Copy the lines from the one containing "Locate an element on the screen. The" through the one containing "woven wicker basket at center is above.", both included, substituting "rattan" for "wicker" and leaving everything else unchanged.

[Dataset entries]
******
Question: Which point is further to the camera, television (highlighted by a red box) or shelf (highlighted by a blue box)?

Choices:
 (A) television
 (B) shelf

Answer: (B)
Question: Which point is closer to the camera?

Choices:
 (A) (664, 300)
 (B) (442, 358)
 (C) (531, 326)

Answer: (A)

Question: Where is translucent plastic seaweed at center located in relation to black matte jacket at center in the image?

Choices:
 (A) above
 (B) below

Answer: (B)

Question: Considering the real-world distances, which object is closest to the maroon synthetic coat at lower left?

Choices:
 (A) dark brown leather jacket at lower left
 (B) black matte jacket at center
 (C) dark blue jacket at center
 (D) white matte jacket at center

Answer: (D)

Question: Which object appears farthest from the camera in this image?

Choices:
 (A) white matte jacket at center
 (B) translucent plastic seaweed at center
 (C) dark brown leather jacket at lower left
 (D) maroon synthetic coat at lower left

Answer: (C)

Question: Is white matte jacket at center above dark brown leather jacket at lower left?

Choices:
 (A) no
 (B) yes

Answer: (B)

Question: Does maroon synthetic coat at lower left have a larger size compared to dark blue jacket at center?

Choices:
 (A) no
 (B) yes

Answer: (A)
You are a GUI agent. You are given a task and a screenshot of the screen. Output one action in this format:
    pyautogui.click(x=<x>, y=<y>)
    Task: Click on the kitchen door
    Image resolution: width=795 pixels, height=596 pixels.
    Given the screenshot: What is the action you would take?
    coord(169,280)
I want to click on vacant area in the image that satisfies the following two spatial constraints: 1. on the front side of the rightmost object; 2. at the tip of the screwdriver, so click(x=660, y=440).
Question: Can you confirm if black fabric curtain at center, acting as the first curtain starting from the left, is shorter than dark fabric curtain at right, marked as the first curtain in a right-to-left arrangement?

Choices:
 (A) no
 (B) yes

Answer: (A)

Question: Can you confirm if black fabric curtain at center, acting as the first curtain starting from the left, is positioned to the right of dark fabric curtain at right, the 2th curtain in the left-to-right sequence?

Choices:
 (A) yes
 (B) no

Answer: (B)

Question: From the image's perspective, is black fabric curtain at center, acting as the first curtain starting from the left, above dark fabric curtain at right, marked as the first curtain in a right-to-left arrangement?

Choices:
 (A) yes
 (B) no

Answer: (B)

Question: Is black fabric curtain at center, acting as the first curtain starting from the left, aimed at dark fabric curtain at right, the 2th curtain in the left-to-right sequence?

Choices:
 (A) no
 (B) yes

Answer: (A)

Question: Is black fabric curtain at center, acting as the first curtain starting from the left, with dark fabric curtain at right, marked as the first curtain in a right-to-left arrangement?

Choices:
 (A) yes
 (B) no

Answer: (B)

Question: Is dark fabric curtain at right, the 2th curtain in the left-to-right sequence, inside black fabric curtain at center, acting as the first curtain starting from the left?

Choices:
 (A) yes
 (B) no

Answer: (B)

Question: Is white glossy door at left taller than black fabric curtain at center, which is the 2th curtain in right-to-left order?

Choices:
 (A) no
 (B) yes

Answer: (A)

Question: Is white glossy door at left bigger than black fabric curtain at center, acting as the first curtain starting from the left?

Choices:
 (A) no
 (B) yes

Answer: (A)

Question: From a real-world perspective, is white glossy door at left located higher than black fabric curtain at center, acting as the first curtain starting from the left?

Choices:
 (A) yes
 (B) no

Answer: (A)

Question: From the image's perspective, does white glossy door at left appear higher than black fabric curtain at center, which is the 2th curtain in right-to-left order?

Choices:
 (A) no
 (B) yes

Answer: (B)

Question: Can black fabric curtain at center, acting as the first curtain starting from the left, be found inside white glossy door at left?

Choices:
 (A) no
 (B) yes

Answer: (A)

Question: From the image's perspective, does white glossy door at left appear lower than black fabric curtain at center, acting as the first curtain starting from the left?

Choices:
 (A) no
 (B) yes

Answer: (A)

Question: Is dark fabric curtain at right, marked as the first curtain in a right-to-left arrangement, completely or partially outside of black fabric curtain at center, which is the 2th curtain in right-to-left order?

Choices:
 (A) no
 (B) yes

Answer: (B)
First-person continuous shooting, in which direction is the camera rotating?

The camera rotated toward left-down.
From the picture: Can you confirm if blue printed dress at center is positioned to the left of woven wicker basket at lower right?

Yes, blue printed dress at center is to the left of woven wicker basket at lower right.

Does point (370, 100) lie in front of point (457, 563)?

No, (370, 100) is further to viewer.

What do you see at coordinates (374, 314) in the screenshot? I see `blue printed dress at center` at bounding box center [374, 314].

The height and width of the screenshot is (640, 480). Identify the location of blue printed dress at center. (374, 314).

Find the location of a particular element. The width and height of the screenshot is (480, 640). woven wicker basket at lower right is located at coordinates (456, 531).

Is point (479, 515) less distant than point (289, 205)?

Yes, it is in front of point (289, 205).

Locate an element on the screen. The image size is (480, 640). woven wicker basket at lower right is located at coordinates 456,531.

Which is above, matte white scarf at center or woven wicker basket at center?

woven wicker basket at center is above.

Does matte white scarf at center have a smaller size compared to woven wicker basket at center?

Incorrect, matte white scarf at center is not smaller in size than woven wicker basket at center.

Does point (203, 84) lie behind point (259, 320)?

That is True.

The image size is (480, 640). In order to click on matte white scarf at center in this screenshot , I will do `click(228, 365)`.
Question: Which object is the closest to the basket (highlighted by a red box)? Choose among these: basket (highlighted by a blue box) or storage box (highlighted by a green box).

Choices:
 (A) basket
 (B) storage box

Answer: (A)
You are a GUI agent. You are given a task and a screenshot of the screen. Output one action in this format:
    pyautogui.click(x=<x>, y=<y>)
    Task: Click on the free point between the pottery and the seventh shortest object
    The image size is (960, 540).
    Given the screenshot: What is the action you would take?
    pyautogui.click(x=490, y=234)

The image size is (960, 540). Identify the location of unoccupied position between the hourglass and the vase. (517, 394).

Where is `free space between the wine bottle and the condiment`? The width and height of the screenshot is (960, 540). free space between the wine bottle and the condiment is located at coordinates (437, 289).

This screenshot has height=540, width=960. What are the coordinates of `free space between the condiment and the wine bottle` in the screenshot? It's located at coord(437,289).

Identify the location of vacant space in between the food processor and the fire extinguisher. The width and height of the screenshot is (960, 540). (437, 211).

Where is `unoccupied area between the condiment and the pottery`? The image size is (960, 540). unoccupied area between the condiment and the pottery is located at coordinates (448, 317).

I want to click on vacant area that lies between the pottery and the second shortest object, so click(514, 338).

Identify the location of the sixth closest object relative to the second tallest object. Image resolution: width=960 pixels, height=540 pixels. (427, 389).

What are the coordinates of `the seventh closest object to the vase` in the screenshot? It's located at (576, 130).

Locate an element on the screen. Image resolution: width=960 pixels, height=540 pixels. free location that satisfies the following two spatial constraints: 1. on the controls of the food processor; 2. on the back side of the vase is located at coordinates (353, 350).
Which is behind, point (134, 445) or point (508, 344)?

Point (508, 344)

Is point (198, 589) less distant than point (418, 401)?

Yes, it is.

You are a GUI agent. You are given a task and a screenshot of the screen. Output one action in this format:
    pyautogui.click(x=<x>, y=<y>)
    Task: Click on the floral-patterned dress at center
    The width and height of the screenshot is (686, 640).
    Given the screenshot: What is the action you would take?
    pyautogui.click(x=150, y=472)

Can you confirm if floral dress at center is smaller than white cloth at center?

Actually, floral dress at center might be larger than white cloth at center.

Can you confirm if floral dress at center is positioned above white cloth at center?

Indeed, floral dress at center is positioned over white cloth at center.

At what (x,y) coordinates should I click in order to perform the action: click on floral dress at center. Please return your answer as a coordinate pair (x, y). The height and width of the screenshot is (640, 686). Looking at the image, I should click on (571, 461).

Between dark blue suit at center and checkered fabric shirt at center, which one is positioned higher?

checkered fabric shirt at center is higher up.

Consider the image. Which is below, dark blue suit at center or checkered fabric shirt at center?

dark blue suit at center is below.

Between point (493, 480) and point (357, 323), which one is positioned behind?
******
• **Result of this exercise**
Locate an element on the screen. The image size is (480, 640). woven rattan basket at lower right is located at coordinates 456,531.

Which is above, matte white scarf at center or woven rattan basket at center?

woven rattan basket at center is above.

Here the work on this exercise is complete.